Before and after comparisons
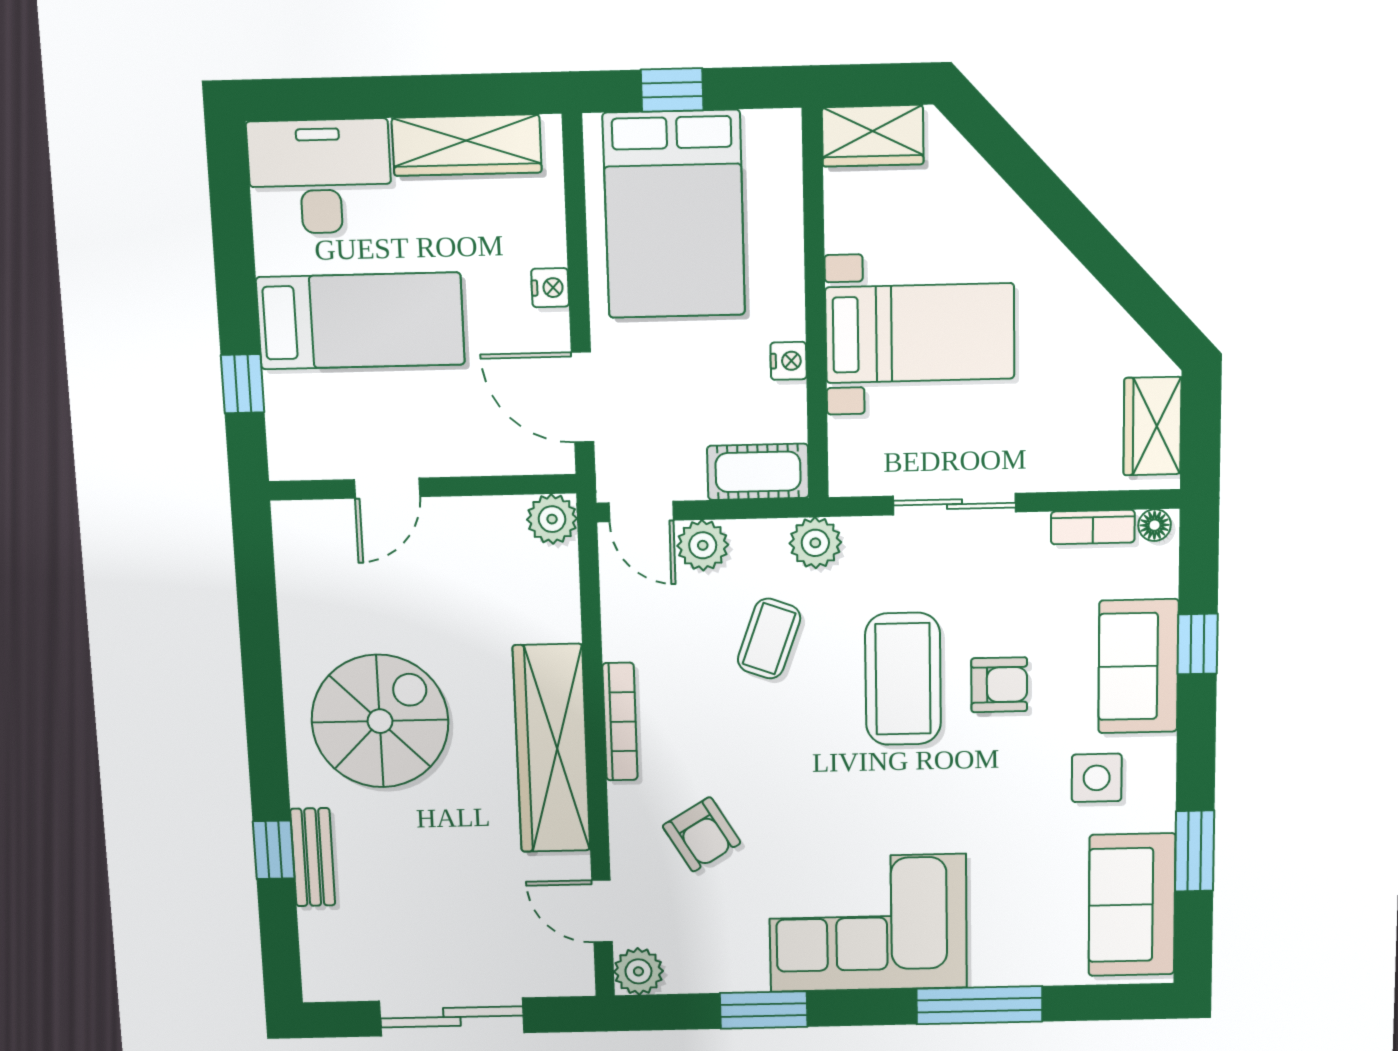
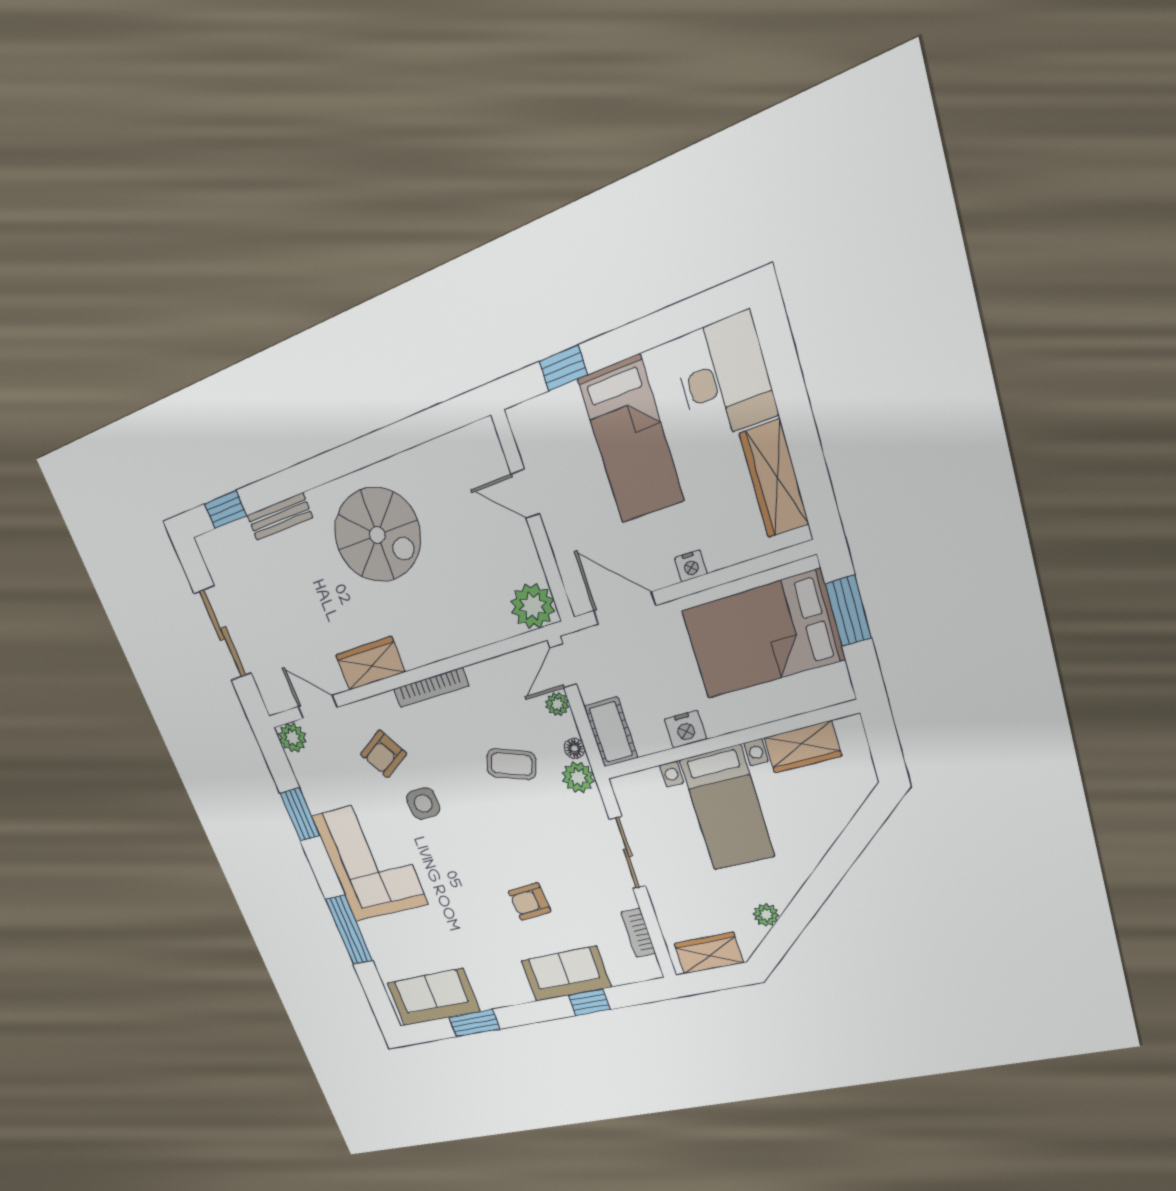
window: (672, 90) -> (848, 611), width x1.50
wardrobe: (873, 136) -> (803, 747), moved, turned -90
plant: (1107, 320) -> (766, 915), added
nightstand: (789, 361) -> (685, 729), width x1.39, depth x1.35
door: (583, 397) -> (625, 608), hinge flipped
plant: (552, 519) -> (533, 606), width x1.36, depth x1.36
floor lamp: (1155, 525) -> (574, 748), moved
plant: (703, 545) -> (557, 704), width x0.73, depth x0.73
coffee table: (903, 679) -> (514, 847), removed
armchair: (999, 685) -> (530, 901), turned 86
wardrobe: (552, 748) -> (370, 663), width x0.48, depth x0.85
side table: (1097, 778) -> (423, 804), moved
window: (274, 850) -> (226, 510), moved
door: (602, 911) -> (318, 707), hinge flipped

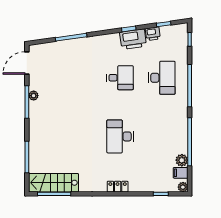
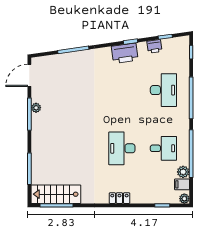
printer: (133, 39) -> (125, 53), moved
desk: (120, 78) -> (163, 148), moved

**Problem:** Every line above from the line with "wardrobe: (873, 136)" to the line with "door: (583, 397) -> (625, 608), hinge flipped" is wanted, ends included; write them out exactly and add no other line.

**Task solution:**
wardrobe: (873, 136) -> (803, 747), moved, turned -90
plant: (1107, 320) -> (766, 915), added
nightstand: (789, 361) -> (685, 729), width x1.39, depth x1.35
door: (583, 397) -> (625, 608), hinge flipped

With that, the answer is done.